• [What you are asked to do]:
Every entry that follows is to be set down exactly, with its pictures omitted.

BEGIN Data shown

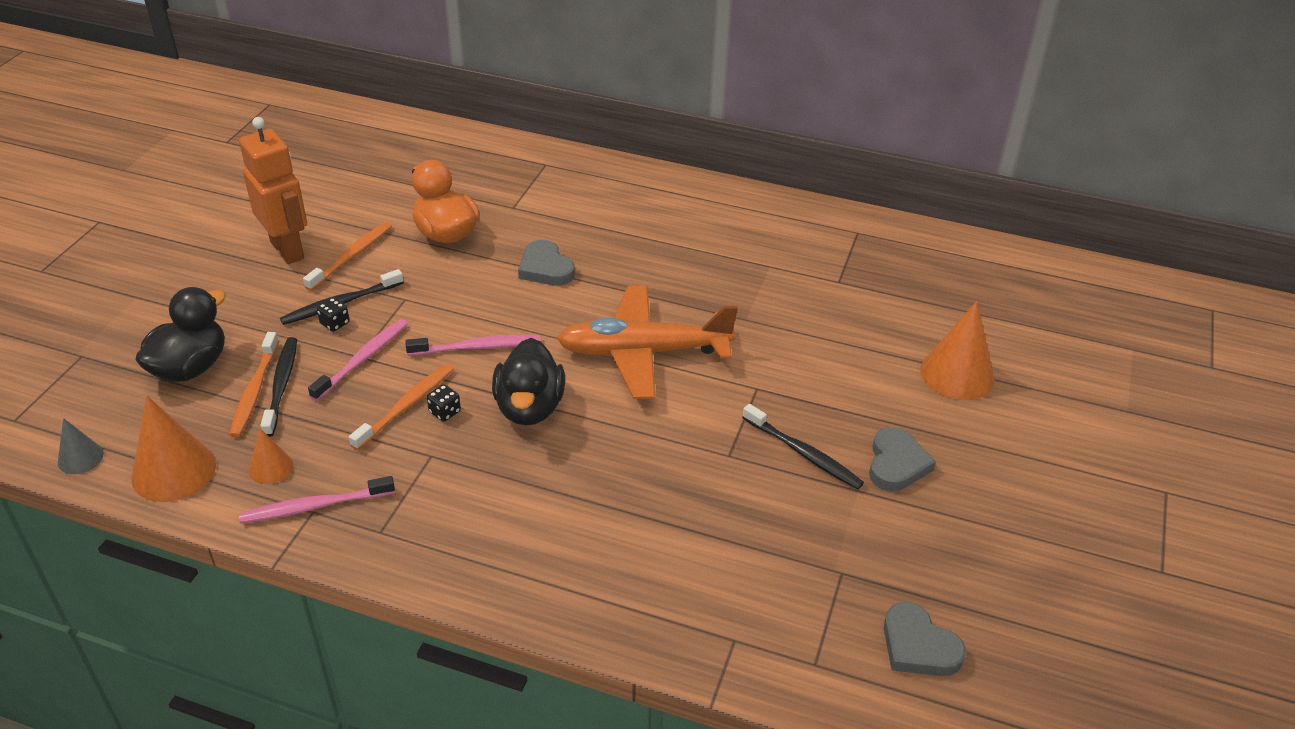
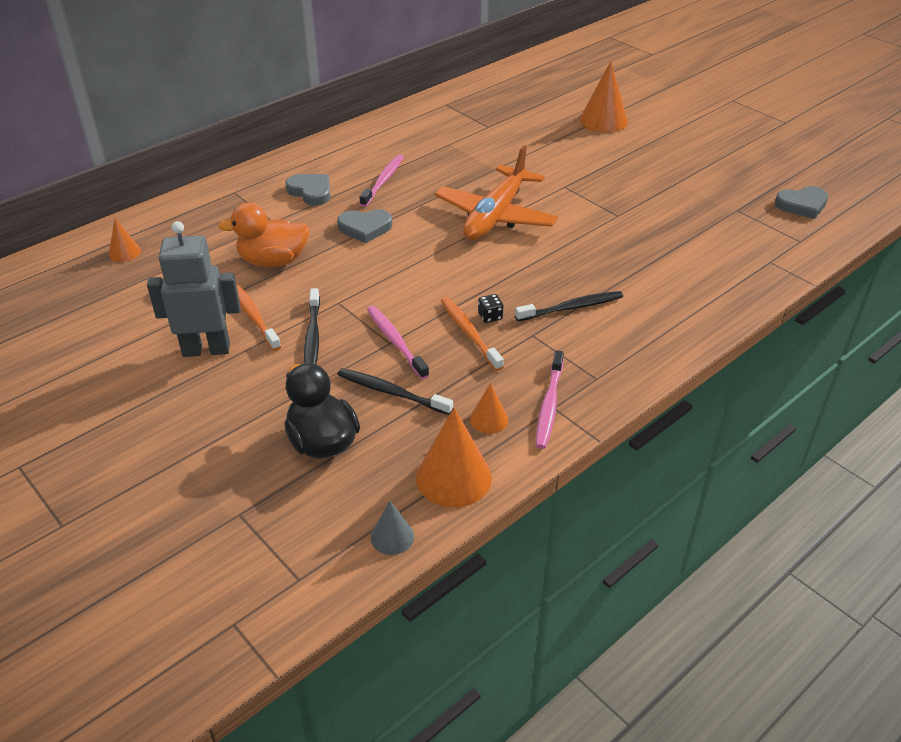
camera: 60 degrees left, 0 degrees up
(254, 391) = (387, 409): orange toothbrush -> none
(288, 250) = (206, 349): orange robot -> grey robot
(335, 323) = (336, 346): black dice -> none
(402, 148) = (124, 252): none -> orange cone
(478, 347) = (429, 282): pink toothbrush -> pink toothbrush (383, 180)
(529, 408) = (515, 278): black duck -> none
(804, 454) = (634, 190): black toothbrush -> black toothbrush (572, 307)
(896, 464) = (663, 164): grey heart -> grey heart (311, 192)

END Data shown

• [Task solution]:
camera: 60 degrees left, 0 degrees up
(254, 391) = (387, 409): orange toothbrush -> none
(288, 250) = (206, 349): orange robot -> grey robot
(335, 323) = (336, 346): black dice -> none
(402, 148) = (124, 252): none -> orange cone
(478, 347) = (429, 282): pink toothbrush -> pink toothbrush (383, 180)
(529, 408) = (515, 278): black duck -> none
(804, 454) = (634, 190): black toothbrush -> black toothbrush (572, 307)
(896, 464) = (663, 164): grey heart -> grey heart (311, 192)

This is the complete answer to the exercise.